** Opening SOURCE DATA block **

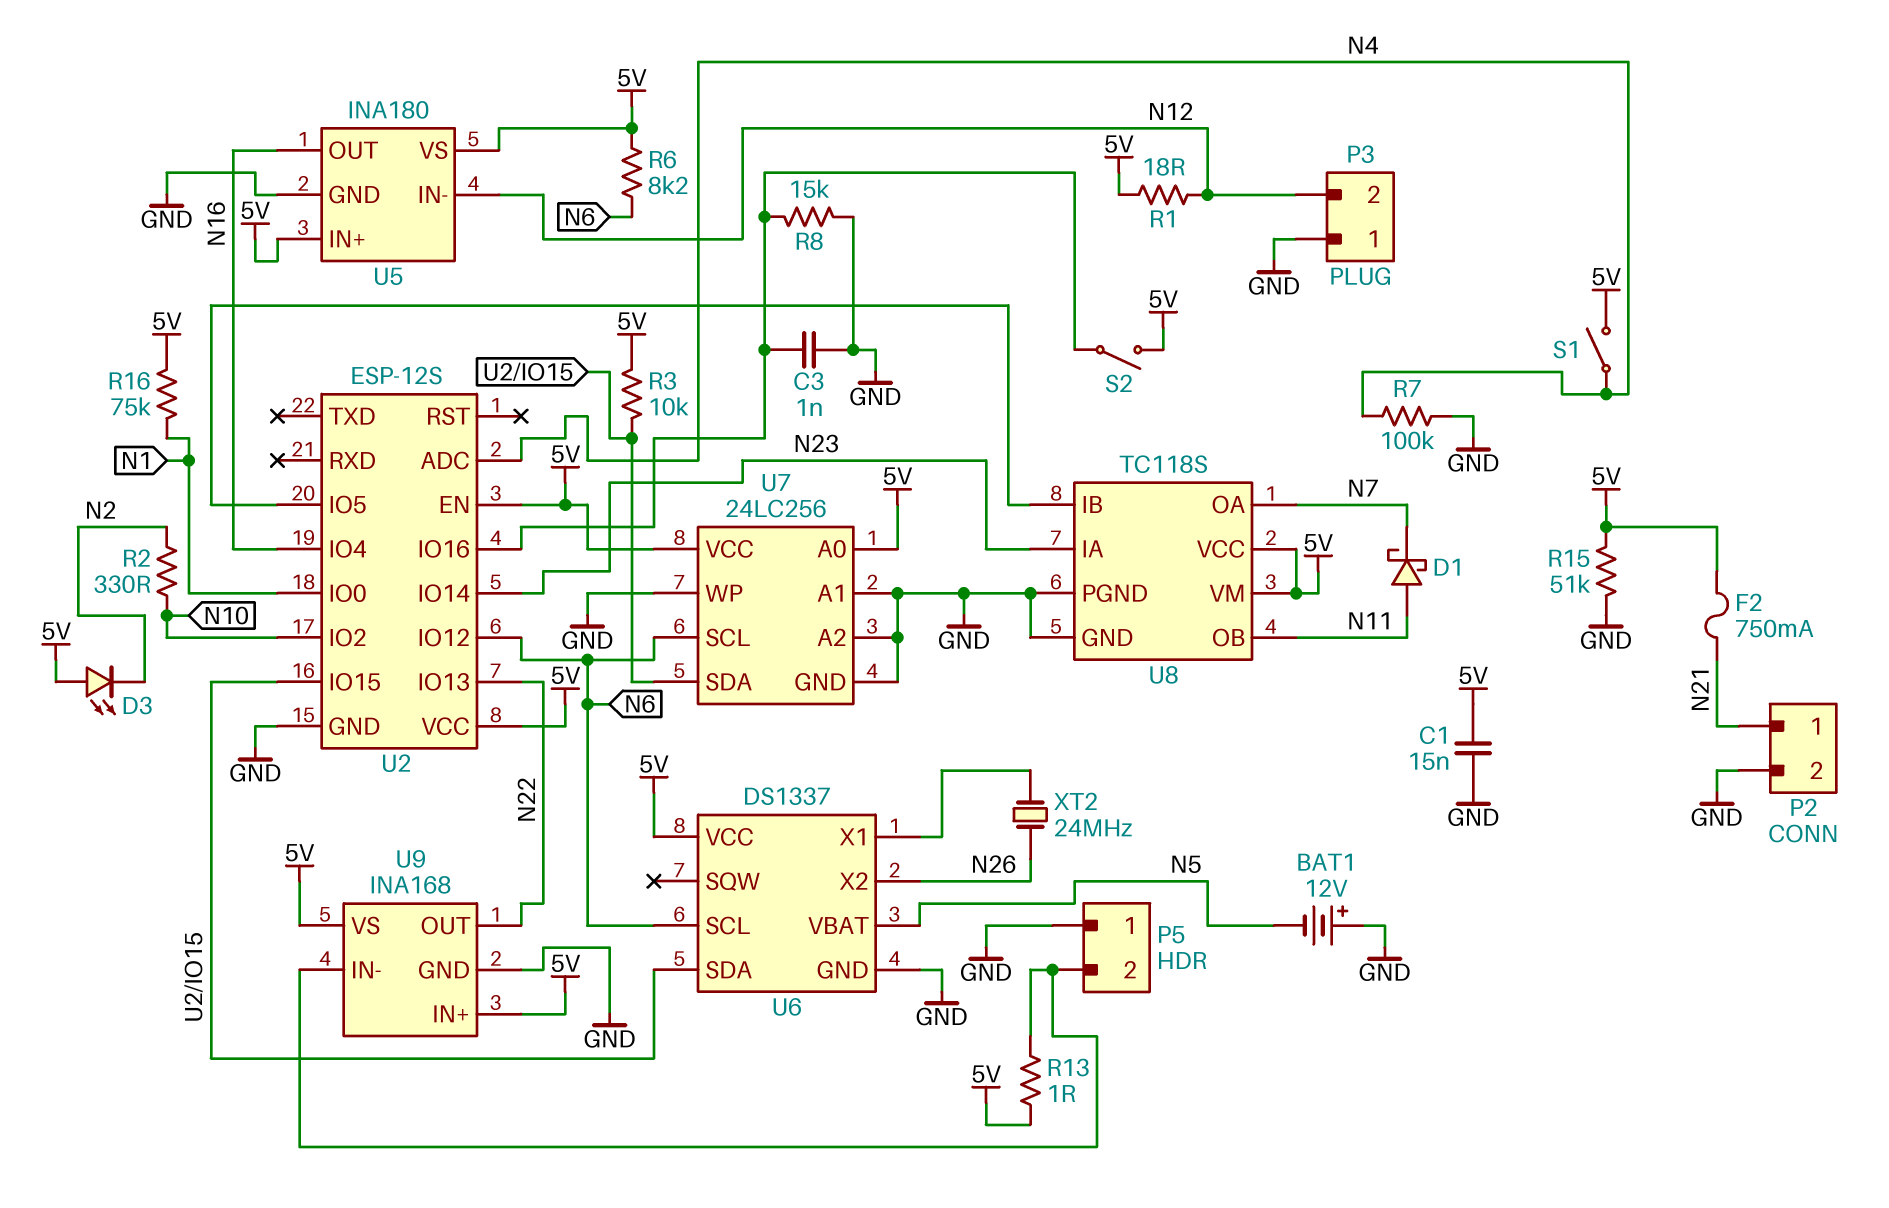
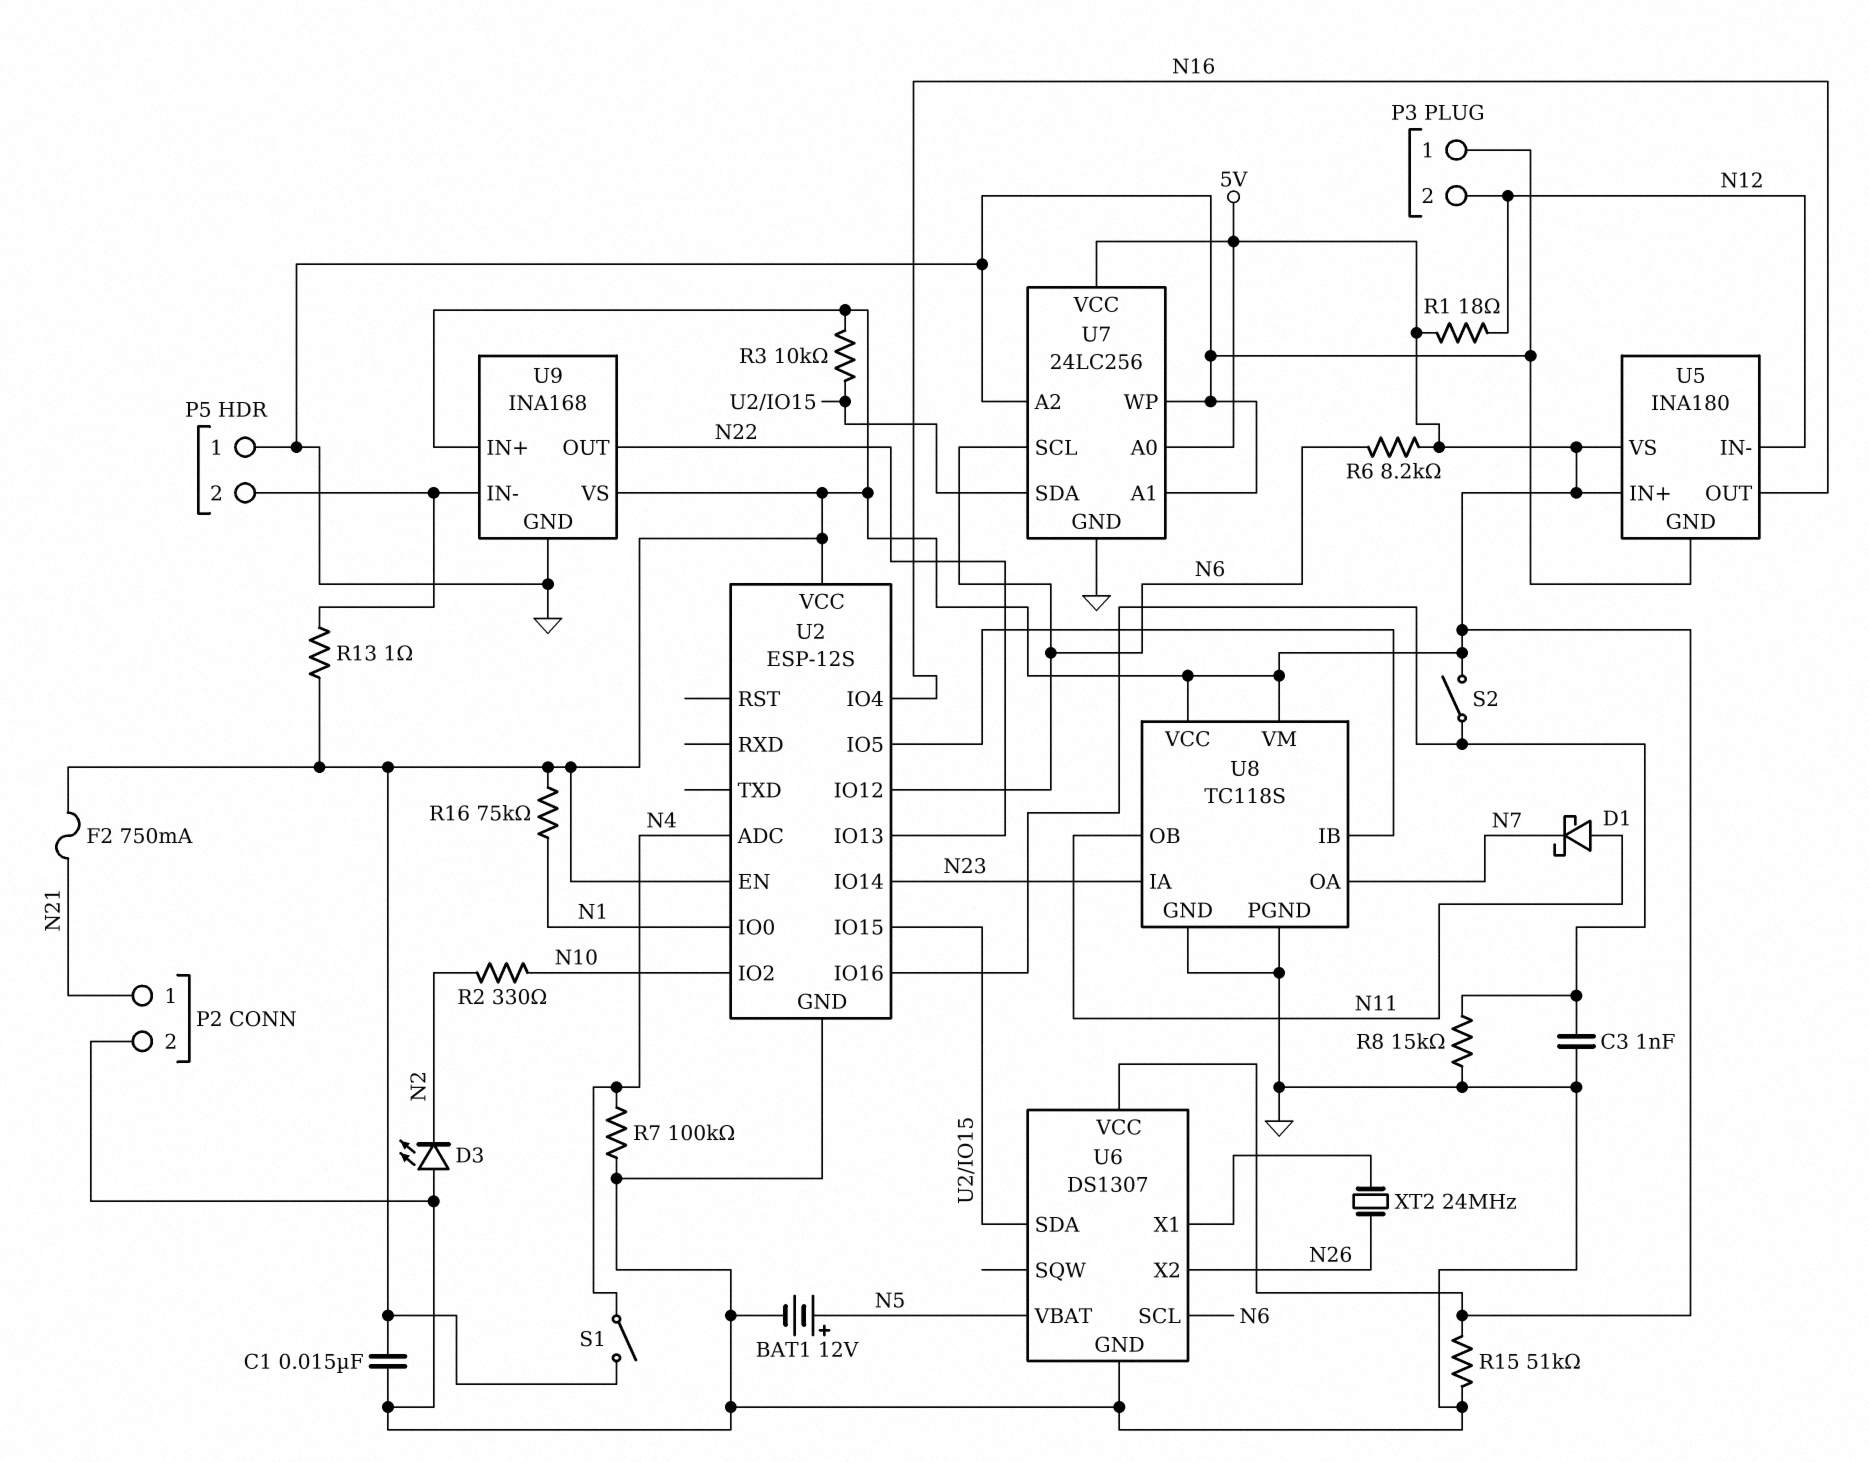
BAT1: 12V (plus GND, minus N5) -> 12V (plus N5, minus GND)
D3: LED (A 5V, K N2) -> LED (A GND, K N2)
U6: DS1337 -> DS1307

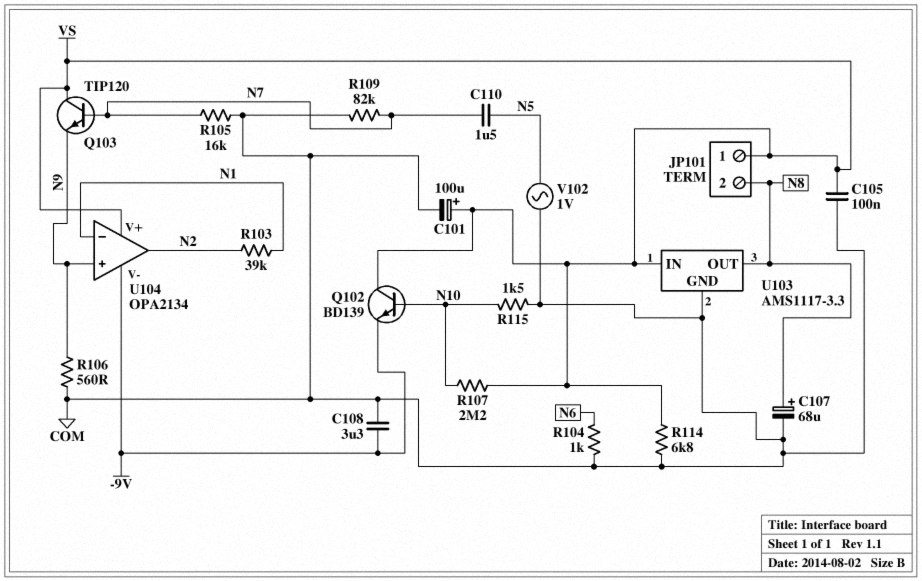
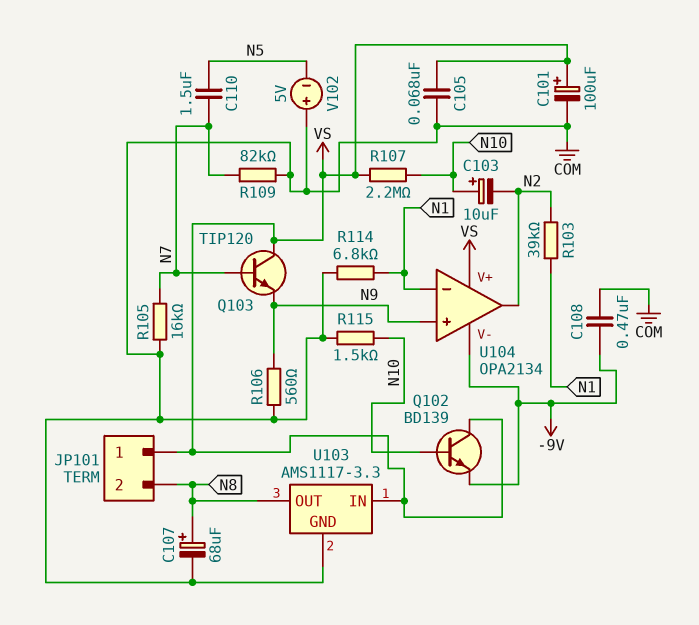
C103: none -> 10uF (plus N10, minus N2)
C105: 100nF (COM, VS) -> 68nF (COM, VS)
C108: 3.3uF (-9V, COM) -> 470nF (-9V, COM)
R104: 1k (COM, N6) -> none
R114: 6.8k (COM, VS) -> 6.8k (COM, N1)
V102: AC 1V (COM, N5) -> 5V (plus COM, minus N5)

** Closing SOURCE DATA block **

» INSTRUCTIONS FOR THE TASK: Everything from the line with "R104: 1k (COM, N6) -> none" to the end of the listing, and only that, is to be set down exactly, line by line.

» EXPECTED ANSWER:
R104: 1k (COM, N6) -> none
R114: 6.8k (COM, VS) -> 6.8k (COM, N1)
V102: AC 1V (COM, N5) -> 5V (plus COM, minus N5)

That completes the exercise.